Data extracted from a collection

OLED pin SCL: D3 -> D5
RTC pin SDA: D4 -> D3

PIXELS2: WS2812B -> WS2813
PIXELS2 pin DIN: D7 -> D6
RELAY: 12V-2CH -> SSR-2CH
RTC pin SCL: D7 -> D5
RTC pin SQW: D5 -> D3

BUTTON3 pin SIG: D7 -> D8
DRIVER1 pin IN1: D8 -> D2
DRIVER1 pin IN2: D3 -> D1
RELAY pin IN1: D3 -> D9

- [WHAT IS REQUIRED]:
Return all lines in the entries above that carry the word "RELAY".

- [TASK RESPONSE]:
RELAY: 12V-2CH -> SSR-2CH
RELAY pin IN1: D3 -> D9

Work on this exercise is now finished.